[Items from a data source]
--
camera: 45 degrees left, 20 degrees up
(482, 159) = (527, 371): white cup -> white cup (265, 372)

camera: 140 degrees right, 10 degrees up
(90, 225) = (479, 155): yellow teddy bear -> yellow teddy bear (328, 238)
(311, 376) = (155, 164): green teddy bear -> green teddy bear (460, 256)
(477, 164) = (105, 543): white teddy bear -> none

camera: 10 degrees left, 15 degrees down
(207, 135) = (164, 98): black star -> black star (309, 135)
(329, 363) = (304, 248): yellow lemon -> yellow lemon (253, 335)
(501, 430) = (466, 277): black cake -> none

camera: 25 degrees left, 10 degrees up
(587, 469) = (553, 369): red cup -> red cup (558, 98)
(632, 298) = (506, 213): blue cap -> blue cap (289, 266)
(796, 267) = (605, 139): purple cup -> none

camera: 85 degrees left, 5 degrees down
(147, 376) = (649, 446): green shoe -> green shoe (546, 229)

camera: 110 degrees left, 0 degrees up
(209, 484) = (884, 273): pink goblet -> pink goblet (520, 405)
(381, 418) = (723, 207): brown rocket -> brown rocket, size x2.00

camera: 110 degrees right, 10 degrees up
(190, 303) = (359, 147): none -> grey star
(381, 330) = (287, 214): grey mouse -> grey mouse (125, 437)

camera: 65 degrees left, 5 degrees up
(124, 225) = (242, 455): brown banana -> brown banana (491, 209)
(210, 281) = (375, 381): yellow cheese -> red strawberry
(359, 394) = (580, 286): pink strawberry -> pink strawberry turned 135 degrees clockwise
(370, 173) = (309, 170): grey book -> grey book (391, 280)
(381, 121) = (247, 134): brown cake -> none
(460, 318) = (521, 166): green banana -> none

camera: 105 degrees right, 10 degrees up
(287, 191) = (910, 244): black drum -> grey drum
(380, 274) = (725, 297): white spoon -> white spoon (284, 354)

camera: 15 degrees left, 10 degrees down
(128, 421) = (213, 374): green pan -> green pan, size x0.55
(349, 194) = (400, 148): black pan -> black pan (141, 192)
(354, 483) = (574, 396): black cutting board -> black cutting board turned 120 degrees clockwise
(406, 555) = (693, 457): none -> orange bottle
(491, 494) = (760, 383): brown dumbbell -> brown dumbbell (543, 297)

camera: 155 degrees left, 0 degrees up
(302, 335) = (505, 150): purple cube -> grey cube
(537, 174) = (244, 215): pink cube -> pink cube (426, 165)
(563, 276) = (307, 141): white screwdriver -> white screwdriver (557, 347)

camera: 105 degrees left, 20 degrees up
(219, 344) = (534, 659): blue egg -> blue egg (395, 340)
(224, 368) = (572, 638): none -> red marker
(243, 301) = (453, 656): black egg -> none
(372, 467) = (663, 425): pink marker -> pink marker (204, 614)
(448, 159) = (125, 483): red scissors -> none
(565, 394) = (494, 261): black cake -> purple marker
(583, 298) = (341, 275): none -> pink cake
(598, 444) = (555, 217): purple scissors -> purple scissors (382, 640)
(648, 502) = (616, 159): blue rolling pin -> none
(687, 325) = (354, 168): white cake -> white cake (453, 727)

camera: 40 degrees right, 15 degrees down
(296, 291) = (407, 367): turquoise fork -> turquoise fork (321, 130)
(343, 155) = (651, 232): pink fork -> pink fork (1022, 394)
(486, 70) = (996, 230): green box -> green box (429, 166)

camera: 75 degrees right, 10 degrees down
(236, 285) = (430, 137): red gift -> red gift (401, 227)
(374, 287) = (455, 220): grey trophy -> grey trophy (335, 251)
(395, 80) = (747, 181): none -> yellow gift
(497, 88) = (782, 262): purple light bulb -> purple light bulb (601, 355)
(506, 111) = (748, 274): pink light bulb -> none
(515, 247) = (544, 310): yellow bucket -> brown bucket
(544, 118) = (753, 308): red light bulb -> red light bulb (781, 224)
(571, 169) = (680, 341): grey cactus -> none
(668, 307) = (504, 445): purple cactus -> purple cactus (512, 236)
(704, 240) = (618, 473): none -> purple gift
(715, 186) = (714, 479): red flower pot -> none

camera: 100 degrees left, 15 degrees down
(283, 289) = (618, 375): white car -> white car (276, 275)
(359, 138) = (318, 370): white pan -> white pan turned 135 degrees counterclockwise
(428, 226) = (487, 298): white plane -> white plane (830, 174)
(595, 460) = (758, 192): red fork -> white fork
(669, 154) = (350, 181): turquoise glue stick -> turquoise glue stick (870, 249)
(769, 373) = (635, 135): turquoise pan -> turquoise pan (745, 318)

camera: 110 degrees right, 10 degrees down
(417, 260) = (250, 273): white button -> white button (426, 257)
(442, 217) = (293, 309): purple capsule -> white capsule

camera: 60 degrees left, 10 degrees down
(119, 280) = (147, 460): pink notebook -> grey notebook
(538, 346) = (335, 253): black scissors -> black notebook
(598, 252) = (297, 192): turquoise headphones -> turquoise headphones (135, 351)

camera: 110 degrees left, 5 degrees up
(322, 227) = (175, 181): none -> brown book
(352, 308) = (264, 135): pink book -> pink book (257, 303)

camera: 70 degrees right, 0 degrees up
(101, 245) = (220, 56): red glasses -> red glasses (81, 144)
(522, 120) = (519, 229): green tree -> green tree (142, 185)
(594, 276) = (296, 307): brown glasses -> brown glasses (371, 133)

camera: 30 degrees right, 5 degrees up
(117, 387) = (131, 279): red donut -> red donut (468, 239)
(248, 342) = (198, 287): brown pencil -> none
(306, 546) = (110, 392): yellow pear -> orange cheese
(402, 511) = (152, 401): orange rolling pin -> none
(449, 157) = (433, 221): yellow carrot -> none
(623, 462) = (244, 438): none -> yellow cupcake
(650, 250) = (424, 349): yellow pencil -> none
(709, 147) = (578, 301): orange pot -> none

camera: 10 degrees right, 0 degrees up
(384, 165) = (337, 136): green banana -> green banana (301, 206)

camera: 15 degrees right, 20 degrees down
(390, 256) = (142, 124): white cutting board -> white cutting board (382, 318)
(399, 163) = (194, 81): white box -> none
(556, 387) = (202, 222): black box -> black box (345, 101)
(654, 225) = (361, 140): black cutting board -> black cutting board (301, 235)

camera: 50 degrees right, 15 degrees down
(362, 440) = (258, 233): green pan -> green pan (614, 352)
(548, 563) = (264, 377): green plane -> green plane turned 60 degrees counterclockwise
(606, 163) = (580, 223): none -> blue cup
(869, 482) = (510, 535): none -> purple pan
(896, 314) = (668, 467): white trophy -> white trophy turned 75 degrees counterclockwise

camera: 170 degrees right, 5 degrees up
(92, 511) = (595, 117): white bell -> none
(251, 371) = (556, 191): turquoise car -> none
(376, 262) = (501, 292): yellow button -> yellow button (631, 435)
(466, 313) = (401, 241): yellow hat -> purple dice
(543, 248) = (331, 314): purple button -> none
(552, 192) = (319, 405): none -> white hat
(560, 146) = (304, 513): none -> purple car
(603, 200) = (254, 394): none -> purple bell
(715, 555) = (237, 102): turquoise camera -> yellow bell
--
▸ **Your task**
Each line of the records that contains the string "board" must be copied.

▸ **Exercise output**
(354, 483) = (574, 396): black cutting board -> black cutting board turned 120 degrees clockwise
(390, 256) = (142, 124): white cutting board -> white cutting board (382, 318)
(654, 225) = (361, 140): black cutting board -> black cutting board (301, 235)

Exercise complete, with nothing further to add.